Exercise goal
Go line by line through the entries below and copy those containing the string "camera".
The records Start Marker
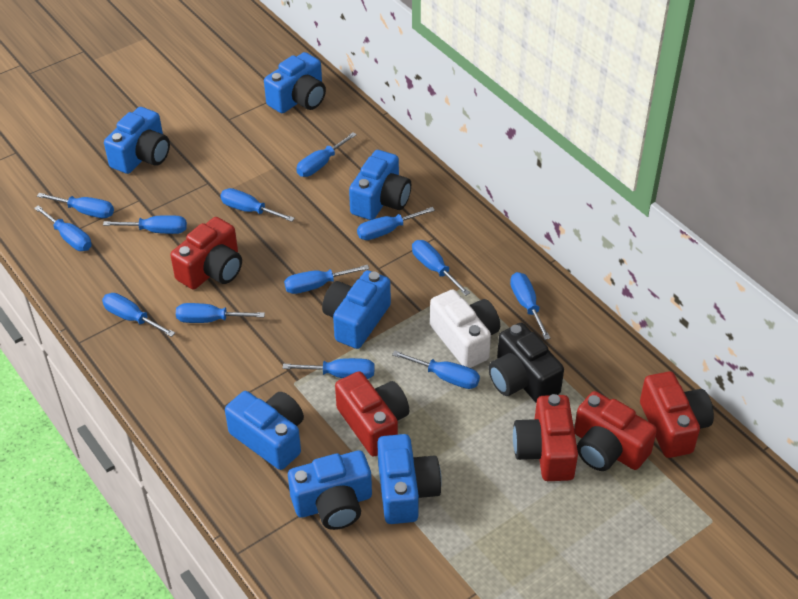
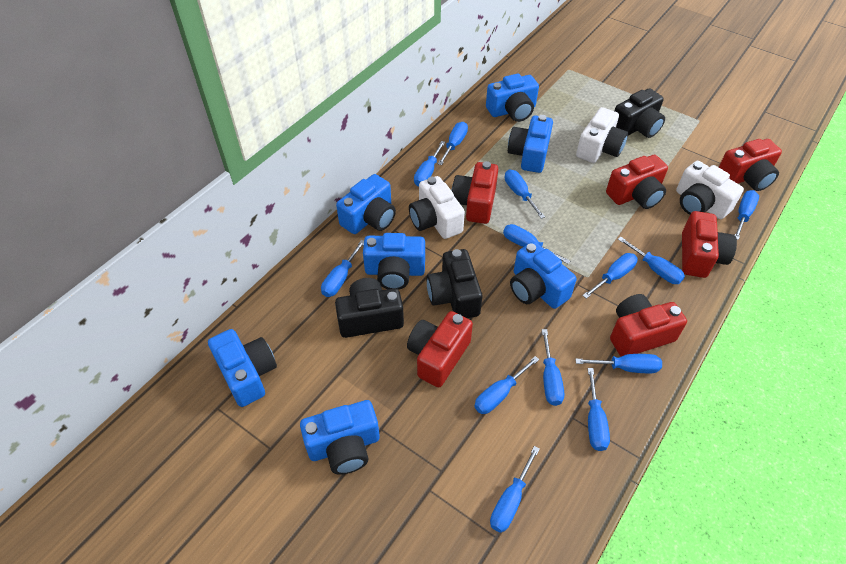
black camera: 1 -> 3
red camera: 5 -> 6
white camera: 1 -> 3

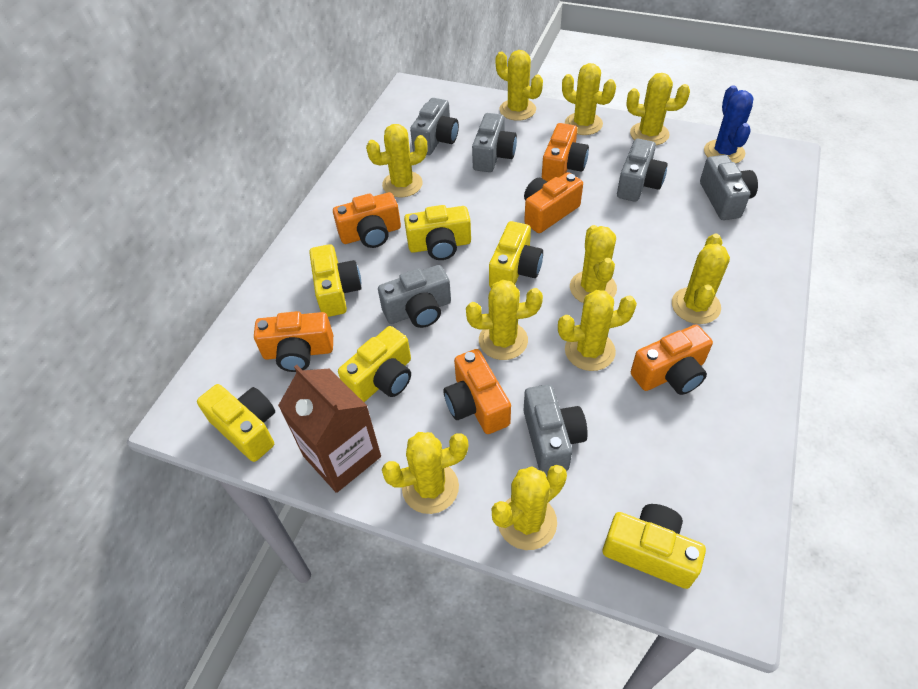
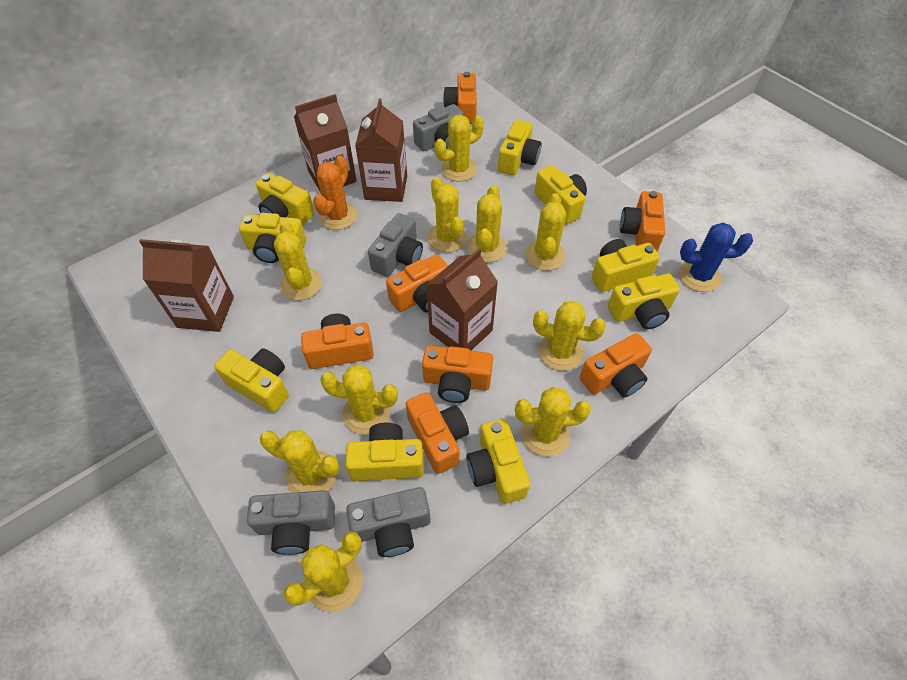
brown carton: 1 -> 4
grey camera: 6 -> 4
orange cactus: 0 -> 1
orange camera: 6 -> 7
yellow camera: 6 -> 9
The records End Marker
Task solution
black camera: 1 -> 3
red camera: 5 -> 6
white camera: 1 -> 3
grey camera: 6 -> 4
orange camera: 6 -> 7
yellow camera: 6 -> 9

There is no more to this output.